------ Given entries
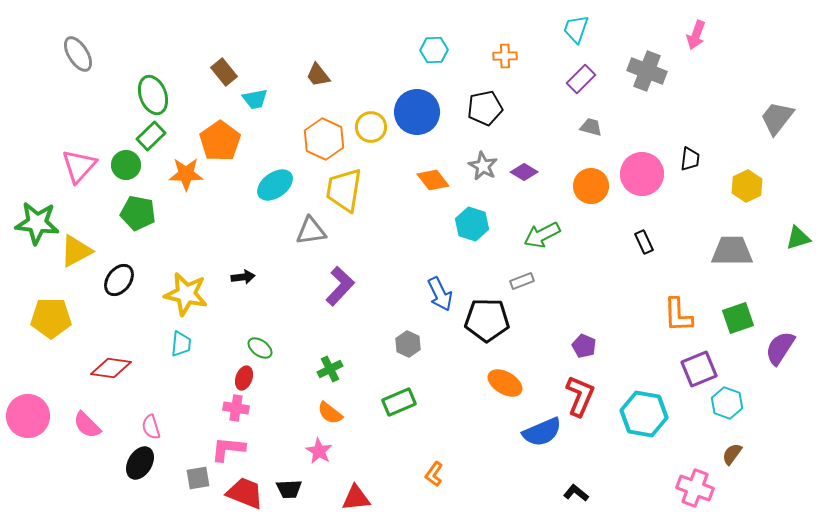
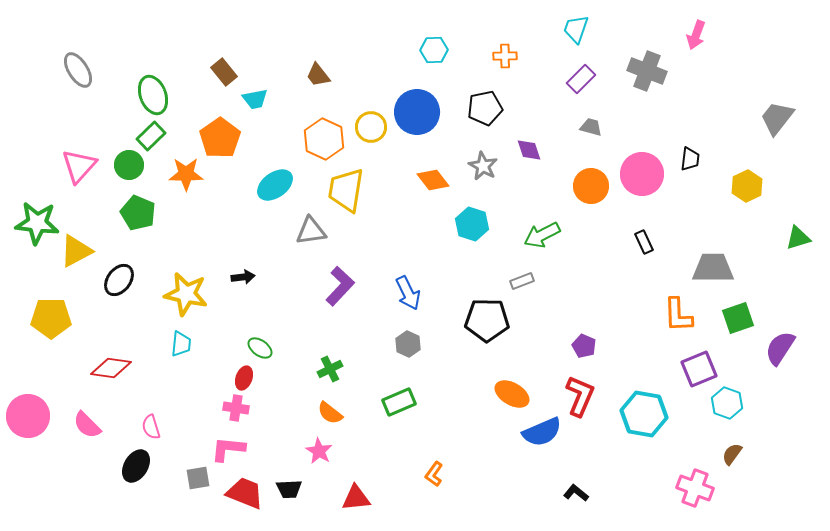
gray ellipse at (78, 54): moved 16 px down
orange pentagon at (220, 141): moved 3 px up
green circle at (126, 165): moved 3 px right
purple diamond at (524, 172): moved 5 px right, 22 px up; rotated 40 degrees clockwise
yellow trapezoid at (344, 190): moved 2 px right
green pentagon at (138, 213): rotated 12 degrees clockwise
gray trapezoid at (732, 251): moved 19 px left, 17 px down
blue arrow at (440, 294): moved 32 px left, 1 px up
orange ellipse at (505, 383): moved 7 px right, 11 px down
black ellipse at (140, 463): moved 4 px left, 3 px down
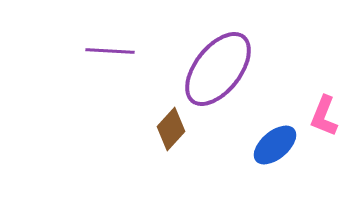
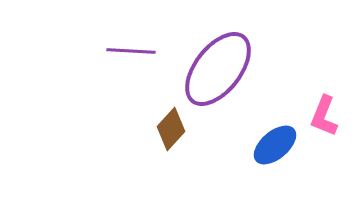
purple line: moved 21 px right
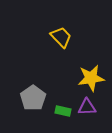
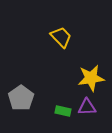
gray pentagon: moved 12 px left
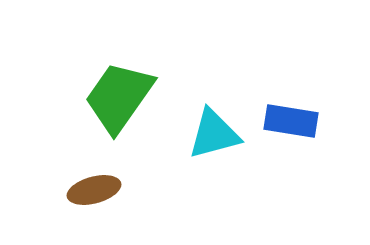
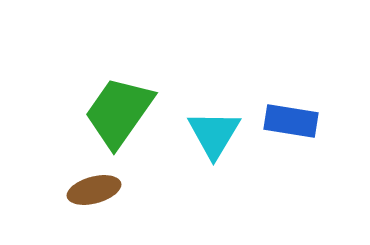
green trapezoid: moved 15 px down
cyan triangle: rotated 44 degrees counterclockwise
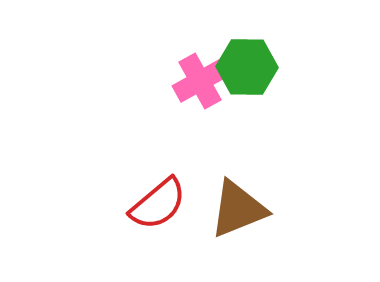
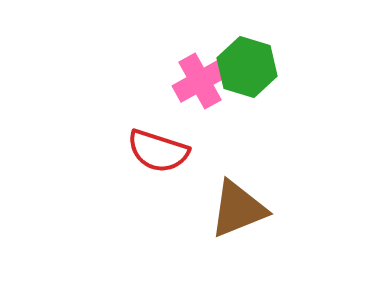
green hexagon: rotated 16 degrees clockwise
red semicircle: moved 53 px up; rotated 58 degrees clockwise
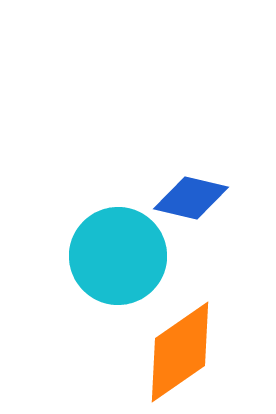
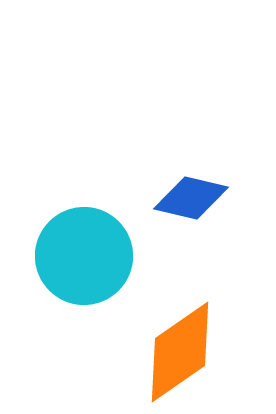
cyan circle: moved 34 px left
------------
------ Given entries
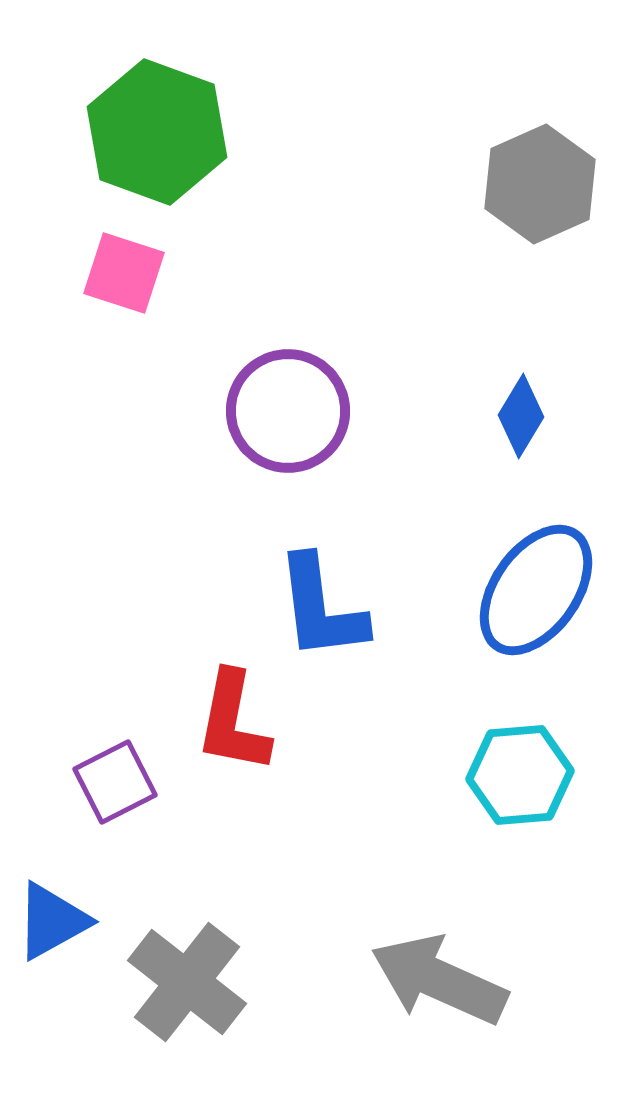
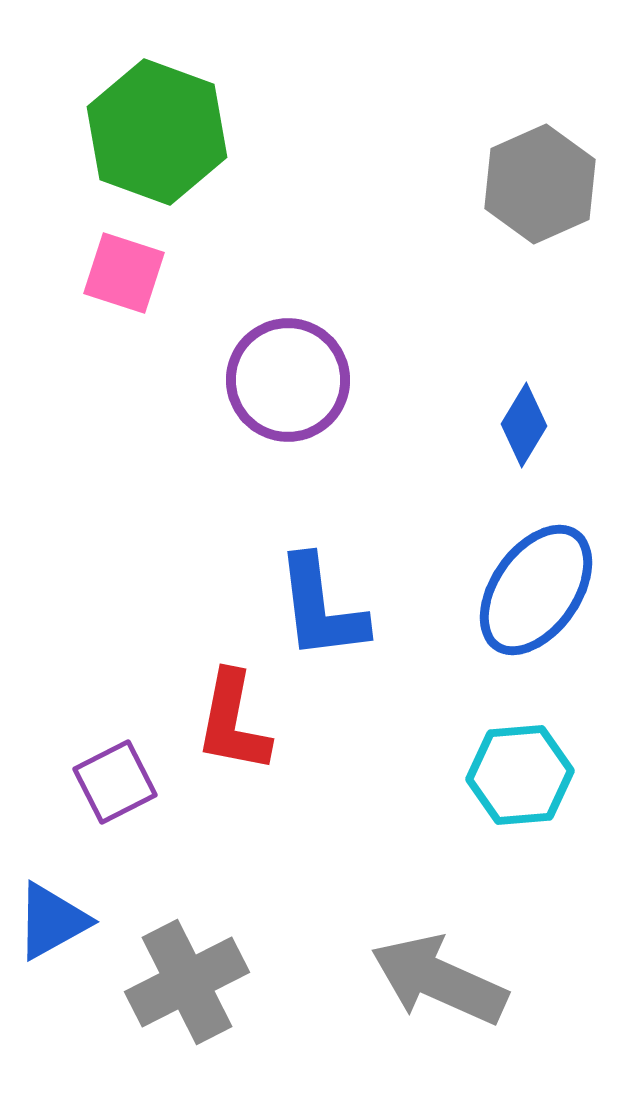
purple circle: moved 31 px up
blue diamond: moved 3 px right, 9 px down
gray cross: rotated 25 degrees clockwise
------------
- **Work order**: Repeat, word for word, the lines of the material above from the one holding "purple line: moved 21 px right" through the one holding "cyan circle: moved 34 px left". Leave out pictures.

- **Exercise solution**:
purple line: moved 21 px right
gray pentagon: moved 12 px left
green trapezoid: moved 15 px down
cyan triangle: rotated 44 degrees counterclockwise
green hexagon: rotated 16 degrees clockwise
red semicircle: moved 53 px up; rotated 58 degrees clockwise
cyan circle: moved 34 px left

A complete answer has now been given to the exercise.